> [INPUT FOR THIS TASK]
■ ■ ■

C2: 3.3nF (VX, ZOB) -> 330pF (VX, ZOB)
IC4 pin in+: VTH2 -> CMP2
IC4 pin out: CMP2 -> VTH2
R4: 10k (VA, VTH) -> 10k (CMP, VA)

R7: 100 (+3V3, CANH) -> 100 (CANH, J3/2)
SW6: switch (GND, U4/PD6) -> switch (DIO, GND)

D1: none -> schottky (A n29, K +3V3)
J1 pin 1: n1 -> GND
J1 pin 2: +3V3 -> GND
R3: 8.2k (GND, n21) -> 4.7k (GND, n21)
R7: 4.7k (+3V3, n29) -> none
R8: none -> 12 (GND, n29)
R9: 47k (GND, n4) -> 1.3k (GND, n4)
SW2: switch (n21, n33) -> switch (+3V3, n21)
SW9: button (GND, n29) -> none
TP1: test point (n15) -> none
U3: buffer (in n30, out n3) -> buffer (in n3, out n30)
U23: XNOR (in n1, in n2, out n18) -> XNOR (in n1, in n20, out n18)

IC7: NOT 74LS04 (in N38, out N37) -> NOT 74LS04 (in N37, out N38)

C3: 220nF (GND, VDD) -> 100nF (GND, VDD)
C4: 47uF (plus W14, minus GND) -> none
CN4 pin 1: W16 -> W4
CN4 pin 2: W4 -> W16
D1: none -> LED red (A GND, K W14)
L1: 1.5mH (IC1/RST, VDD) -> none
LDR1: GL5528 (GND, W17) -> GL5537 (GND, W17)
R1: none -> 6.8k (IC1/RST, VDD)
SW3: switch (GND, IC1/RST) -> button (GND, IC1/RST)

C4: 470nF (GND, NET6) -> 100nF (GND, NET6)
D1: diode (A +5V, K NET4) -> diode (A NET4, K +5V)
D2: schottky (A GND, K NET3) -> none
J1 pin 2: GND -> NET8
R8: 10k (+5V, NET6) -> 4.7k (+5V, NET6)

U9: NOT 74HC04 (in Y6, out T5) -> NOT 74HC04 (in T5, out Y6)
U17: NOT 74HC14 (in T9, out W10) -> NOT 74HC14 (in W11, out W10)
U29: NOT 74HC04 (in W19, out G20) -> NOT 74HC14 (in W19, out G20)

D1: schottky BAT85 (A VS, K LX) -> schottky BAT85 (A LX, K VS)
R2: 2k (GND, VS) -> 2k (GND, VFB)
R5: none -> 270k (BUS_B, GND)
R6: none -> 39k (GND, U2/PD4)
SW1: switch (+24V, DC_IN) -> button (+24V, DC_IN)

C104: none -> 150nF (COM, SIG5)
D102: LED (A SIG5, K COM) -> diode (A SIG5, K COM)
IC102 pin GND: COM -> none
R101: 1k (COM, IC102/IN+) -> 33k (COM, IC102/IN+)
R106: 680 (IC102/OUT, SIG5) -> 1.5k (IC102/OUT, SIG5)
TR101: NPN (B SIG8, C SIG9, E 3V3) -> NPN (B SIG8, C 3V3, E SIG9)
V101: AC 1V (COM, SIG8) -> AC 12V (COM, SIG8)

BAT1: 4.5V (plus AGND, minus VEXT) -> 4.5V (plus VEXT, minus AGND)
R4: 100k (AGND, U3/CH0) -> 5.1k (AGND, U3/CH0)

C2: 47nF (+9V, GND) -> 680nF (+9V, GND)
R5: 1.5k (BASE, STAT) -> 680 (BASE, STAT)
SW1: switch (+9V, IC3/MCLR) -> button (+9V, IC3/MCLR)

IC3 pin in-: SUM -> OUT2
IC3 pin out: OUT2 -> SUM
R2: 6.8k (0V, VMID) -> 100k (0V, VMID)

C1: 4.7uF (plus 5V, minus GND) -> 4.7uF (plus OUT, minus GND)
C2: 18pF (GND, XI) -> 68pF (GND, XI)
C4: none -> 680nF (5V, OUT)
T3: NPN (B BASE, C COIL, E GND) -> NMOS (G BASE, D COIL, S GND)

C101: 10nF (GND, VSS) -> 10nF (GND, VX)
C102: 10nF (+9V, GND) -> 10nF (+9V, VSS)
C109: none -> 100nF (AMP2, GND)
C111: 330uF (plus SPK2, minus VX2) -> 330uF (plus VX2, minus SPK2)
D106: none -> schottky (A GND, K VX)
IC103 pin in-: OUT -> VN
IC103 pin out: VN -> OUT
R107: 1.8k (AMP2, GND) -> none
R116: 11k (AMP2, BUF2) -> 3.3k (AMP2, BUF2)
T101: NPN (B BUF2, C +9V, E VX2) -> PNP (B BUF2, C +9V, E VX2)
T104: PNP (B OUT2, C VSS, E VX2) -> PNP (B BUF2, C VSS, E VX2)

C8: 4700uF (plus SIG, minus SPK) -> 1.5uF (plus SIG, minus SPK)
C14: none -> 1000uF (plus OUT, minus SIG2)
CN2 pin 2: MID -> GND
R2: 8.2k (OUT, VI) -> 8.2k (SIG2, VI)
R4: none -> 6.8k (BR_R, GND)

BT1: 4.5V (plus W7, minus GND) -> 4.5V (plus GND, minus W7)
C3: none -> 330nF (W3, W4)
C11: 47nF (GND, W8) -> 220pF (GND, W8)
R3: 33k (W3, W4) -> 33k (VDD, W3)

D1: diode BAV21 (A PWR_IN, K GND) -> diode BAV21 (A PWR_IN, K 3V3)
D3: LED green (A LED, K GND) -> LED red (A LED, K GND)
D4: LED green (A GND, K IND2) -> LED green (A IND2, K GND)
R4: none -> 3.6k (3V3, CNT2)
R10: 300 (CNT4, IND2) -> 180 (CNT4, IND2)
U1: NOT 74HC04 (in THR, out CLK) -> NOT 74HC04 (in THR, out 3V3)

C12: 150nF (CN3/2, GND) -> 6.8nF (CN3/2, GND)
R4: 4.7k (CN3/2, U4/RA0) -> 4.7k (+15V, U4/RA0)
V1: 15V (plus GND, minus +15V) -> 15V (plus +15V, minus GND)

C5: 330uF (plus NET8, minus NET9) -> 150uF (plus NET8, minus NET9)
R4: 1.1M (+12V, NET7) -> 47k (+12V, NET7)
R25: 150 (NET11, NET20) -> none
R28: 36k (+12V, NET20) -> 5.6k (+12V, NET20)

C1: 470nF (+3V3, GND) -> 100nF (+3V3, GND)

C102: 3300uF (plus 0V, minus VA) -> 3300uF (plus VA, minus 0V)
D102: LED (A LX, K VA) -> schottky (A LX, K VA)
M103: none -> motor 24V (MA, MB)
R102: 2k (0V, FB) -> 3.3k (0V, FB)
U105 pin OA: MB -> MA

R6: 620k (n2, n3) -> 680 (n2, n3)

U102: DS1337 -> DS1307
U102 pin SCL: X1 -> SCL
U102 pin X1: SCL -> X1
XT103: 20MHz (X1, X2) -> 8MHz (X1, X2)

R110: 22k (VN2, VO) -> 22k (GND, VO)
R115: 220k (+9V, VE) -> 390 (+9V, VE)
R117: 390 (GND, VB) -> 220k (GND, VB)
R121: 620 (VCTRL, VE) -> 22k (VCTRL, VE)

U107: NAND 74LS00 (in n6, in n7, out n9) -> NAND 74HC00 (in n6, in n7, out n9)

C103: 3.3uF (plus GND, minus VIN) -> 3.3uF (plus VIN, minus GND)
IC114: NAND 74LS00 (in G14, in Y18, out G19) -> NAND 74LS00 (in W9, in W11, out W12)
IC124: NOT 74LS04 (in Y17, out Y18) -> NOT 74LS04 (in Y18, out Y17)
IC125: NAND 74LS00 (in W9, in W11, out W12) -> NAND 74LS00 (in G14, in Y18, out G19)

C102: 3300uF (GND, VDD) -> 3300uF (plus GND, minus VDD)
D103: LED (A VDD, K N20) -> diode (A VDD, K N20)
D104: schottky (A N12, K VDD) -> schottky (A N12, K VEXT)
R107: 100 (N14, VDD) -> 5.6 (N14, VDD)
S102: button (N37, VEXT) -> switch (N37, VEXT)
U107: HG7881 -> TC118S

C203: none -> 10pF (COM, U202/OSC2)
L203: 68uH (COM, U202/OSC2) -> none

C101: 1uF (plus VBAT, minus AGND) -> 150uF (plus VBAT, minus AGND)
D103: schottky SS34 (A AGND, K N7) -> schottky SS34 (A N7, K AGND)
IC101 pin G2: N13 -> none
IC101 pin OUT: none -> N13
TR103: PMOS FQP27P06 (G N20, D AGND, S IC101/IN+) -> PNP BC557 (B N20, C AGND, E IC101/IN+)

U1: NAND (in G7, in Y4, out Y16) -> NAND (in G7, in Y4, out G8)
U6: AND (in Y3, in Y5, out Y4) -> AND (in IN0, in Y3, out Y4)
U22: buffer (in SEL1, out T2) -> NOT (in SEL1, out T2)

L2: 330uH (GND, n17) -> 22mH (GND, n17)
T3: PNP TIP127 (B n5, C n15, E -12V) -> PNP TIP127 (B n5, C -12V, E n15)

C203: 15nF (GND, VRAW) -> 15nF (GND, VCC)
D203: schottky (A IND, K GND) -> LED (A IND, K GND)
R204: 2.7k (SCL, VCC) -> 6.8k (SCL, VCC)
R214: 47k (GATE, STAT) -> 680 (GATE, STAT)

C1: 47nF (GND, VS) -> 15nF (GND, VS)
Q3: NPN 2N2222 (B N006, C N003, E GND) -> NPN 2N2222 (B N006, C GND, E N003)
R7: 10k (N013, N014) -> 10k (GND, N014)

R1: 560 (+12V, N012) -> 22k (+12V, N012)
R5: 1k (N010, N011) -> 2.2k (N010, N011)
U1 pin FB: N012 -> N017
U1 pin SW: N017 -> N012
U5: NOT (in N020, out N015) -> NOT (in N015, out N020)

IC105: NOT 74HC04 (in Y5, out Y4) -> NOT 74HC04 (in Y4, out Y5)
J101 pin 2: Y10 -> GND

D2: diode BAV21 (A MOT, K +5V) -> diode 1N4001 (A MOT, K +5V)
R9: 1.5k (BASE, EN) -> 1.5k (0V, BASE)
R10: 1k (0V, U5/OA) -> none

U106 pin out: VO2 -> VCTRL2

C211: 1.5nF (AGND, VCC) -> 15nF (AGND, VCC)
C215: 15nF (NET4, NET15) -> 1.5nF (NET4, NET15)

■ ■ ■

> [ACTION ITEM]
The number alone is the answer: work out how many lines in the data contain "button".

> [PROBLEM SOLUTION]
5